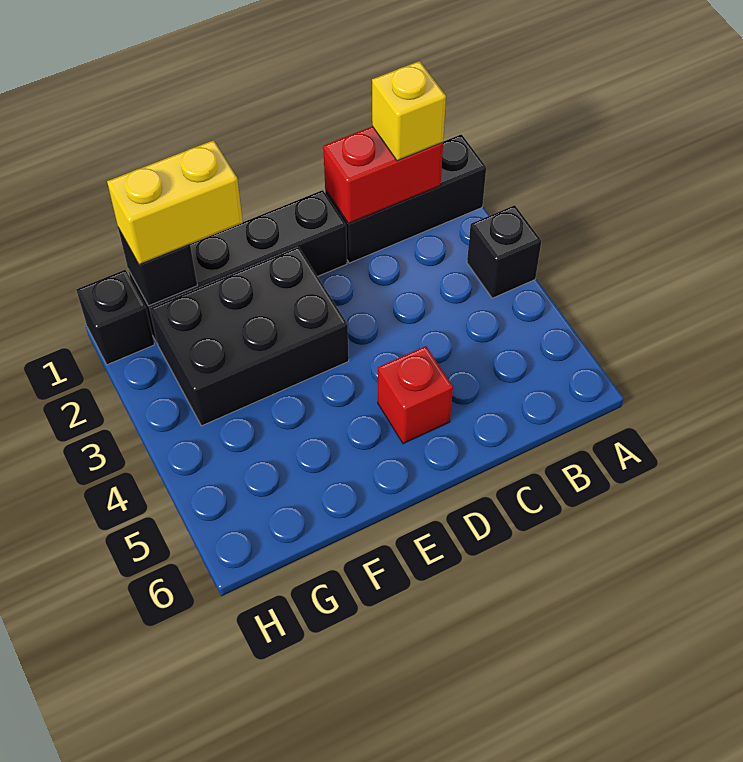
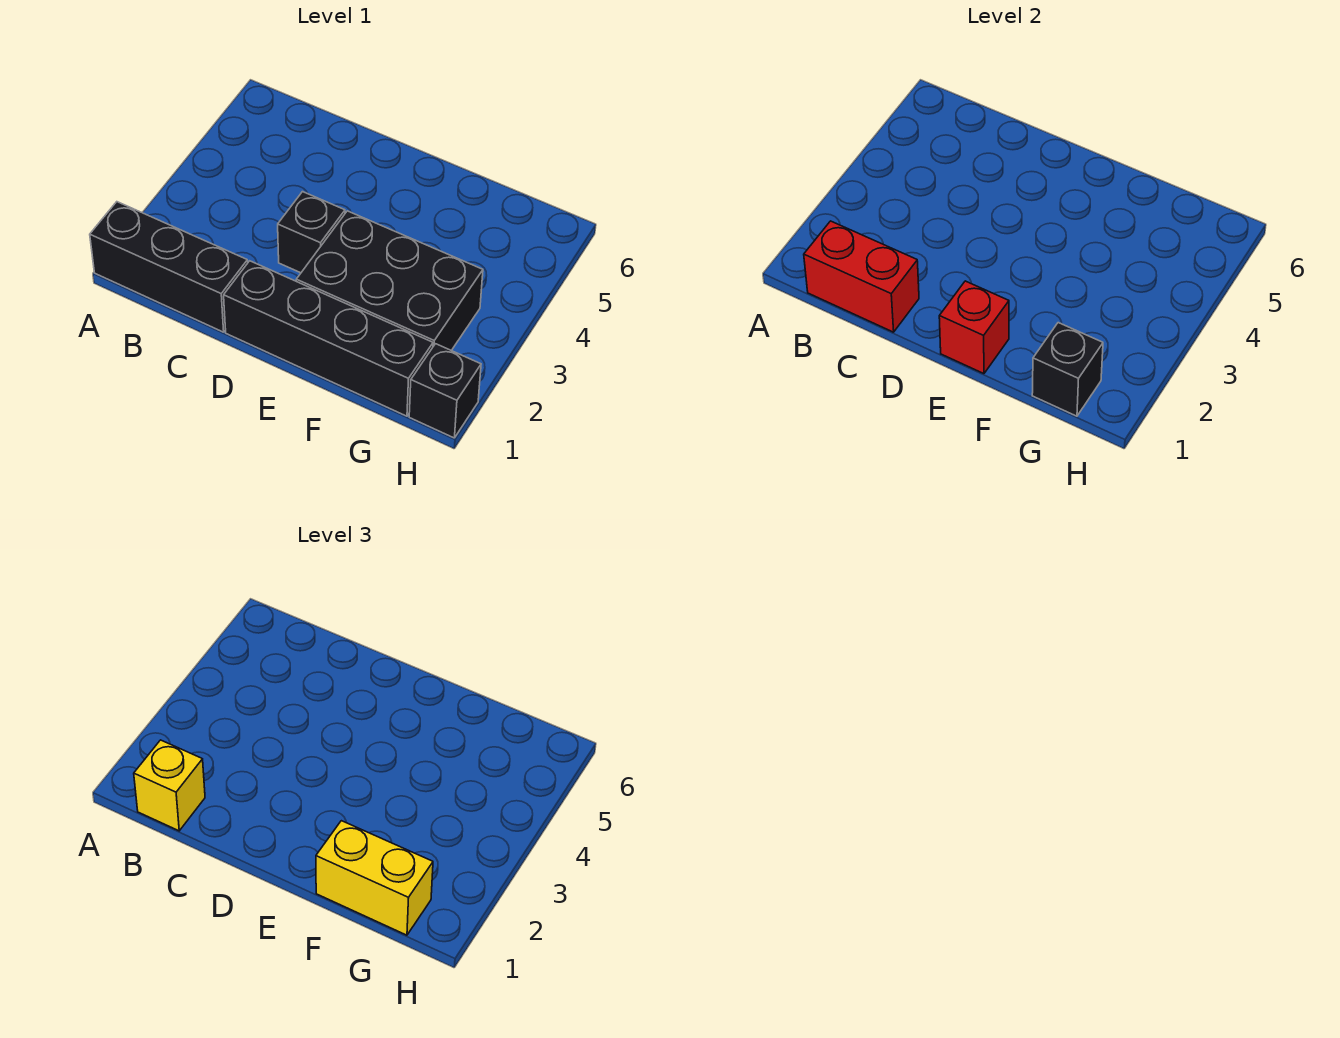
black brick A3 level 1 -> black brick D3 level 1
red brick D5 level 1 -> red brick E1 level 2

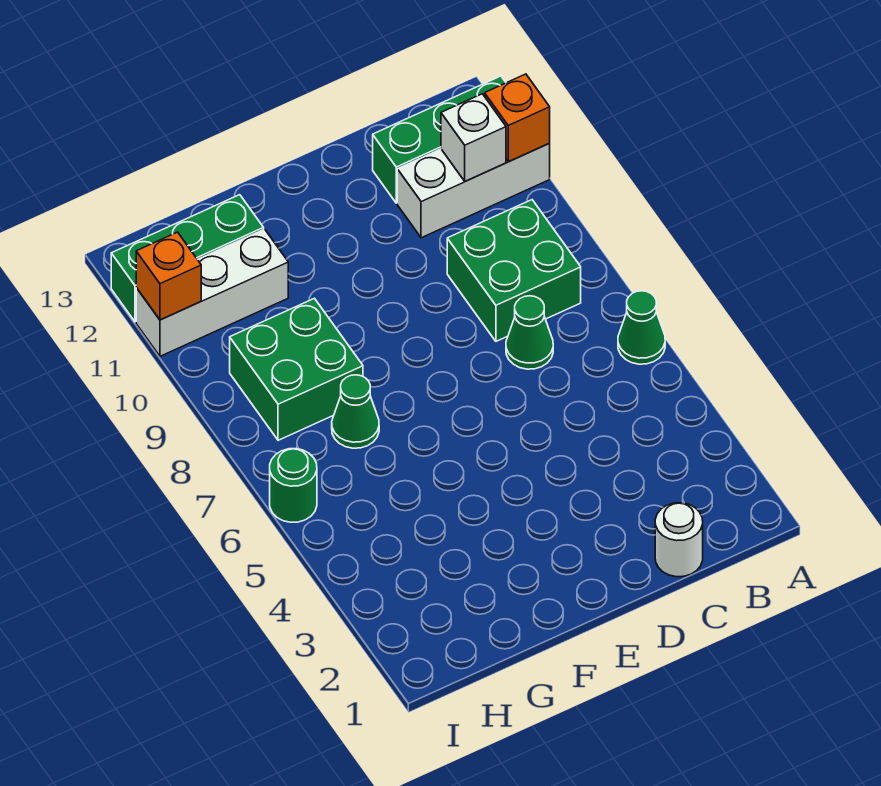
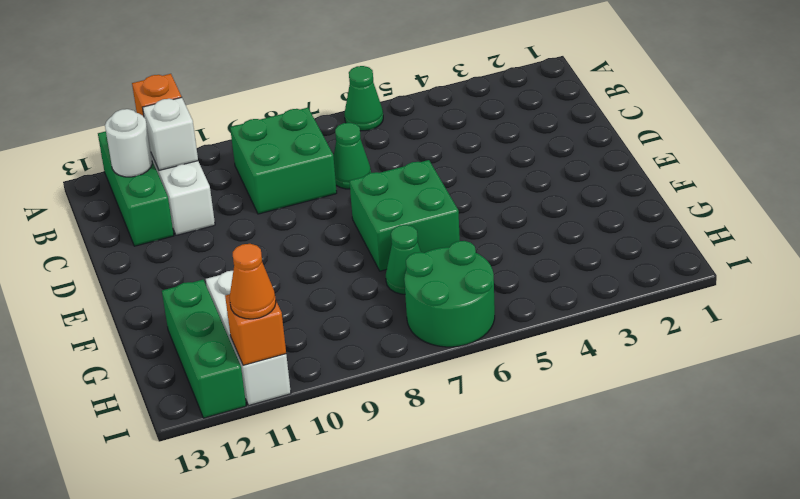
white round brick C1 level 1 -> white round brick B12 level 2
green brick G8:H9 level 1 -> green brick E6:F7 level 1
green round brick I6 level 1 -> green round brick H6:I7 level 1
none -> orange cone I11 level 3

== Problem details ==
Line by line and exactly, write out the material above. Skip the pictures.

== Answer below ==
black brick A3 level 1 -> black brick D3 level 1
red brick D5 level 1 -> red brick E1 level 2

white round brick C1 level 1 -> white round brick B12 level 2
green brick G8:H9 level 1 -> green brick E6:F7 level 1
green round brick I6 level 1 -> green round brick H6:I7 level 1
none -> orange cone I11 level 3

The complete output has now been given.